§ Exercise instructions: Below is a listing; repeat exactly the lines from the one containing "L1: 2.2uH (SIG2, SIG4) -> 2.2uH (SIG1, SIG2)" to the one containing "BAT2: 1.5V (plus", both included.

^^^^

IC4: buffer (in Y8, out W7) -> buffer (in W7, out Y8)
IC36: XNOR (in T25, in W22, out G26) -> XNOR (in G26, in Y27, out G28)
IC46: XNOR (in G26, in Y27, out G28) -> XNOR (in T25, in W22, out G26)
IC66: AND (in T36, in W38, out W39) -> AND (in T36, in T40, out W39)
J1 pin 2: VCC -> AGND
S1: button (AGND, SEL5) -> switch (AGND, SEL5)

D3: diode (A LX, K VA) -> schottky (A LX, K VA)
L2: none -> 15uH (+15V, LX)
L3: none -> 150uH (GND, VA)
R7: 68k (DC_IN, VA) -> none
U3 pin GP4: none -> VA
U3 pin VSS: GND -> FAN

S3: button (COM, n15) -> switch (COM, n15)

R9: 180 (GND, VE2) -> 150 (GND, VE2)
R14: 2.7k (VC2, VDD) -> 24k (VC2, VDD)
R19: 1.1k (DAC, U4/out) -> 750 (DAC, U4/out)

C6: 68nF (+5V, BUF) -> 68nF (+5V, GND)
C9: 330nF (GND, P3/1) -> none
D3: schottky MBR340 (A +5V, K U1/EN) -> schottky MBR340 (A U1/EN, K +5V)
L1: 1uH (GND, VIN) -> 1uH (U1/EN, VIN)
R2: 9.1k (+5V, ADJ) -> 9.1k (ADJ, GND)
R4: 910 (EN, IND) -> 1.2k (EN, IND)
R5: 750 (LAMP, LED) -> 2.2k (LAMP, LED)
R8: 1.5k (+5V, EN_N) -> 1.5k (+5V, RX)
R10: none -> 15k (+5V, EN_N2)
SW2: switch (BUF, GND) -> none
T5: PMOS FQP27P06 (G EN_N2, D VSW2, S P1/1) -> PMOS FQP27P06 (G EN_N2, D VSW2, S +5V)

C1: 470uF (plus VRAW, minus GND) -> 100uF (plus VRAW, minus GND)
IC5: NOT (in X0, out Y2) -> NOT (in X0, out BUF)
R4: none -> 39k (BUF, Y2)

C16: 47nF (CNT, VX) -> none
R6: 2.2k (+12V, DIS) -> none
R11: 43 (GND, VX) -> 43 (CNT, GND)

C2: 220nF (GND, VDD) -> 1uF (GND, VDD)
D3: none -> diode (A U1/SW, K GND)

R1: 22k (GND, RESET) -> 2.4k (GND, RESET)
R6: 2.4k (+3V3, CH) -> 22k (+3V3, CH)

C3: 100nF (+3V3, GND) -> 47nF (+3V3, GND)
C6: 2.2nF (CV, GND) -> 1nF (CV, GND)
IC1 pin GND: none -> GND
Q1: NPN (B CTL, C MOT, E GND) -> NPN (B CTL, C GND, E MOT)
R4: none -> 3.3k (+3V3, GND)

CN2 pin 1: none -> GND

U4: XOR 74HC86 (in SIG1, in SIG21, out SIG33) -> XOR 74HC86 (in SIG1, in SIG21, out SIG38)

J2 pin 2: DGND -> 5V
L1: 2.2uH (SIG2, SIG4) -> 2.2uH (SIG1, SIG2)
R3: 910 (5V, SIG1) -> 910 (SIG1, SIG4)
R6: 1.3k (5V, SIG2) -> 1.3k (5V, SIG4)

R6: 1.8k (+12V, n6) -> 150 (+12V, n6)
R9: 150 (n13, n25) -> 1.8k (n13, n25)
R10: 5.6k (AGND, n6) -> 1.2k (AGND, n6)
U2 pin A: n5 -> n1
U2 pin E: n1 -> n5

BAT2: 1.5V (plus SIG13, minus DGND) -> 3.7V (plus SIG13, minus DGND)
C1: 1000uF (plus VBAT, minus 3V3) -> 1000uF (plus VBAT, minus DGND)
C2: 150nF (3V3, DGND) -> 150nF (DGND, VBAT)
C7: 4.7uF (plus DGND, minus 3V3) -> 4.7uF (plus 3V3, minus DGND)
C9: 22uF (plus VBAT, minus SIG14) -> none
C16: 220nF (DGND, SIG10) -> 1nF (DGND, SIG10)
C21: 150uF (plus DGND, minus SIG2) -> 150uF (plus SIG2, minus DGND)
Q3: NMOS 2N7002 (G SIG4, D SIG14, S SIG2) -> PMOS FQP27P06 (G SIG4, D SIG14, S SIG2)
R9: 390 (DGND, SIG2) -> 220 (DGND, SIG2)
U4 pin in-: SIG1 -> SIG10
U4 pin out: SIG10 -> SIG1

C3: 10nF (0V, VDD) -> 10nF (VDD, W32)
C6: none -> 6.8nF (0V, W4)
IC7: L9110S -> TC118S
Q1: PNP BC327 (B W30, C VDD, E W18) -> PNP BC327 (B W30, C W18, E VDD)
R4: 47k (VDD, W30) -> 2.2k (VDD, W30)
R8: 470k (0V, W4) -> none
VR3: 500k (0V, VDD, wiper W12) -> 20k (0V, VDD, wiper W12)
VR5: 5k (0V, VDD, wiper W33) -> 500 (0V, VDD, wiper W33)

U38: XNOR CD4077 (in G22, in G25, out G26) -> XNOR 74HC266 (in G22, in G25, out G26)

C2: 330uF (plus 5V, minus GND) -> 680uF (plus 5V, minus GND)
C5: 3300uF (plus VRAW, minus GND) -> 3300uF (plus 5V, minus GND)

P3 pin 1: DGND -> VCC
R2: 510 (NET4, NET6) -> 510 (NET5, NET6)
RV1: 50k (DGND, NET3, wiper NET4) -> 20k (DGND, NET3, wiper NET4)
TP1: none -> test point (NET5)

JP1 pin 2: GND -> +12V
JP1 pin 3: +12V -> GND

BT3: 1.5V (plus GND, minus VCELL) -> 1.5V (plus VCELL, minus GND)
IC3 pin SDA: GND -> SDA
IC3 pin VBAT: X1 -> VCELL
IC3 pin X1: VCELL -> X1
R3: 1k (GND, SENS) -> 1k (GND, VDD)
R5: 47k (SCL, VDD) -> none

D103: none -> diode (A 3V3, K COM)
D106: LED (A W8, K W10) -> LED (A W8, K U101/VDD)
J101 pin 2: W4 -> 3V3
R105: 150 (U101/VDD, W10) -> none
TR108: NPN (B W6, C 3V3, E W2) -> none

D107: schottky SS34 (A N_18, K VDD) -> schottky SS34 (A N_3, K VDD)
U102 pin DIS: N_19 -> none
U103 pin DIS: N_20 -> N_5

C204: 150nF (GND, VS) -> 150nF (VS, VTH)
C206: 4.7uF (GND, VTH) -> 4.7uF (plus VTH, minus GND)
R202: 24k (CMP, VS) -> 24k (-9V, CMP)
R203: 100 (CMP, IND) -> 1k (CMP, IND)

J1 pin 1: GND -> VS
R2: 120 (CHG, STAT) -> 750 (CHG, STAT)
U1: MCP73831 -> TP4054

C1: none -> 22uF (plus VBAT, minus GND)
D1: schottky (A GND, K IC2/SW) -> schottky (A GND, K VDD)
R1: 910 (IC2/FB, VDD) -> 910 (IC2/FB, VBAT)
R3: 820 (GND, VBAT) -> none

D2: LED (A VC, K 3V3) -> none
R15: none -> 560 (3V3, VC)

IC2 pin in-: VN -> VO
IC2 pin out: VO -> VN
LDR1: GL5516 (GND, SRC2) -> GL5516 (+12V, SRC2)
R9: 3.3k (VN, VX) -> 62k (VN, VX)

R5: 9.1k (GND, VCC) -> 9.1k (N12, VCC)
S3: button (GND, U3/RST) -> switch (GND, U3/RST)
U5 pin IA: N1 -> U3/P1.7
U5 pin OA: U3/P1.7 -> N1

^^^^

§ Expected output:
L1: 2.2uH (SIG2, SIG4) -> 2.2uH (SIG1, SIG2)
R3: 910 (5V, SIG1) -> 910 (SIG1, SIG4)
R6: 1.3k (5V, SIG2) -> 1.3k (5V, SIG4)

R6: 1.8k (+12V, n6) -> 150 (+12V, n6)
R9: 150 (n13, n25) -> 1.8k (n13, n25)
R10: 5.6k (AGND, n6) -> 1.2k (AGND, n6)
U2 pin A: n5 -> n1
U2 pin E: n1 -> n5

BAT2: 1.5V (plus SIG13, minus DGND) -> 3.7V (plus SIG13, minus DGND)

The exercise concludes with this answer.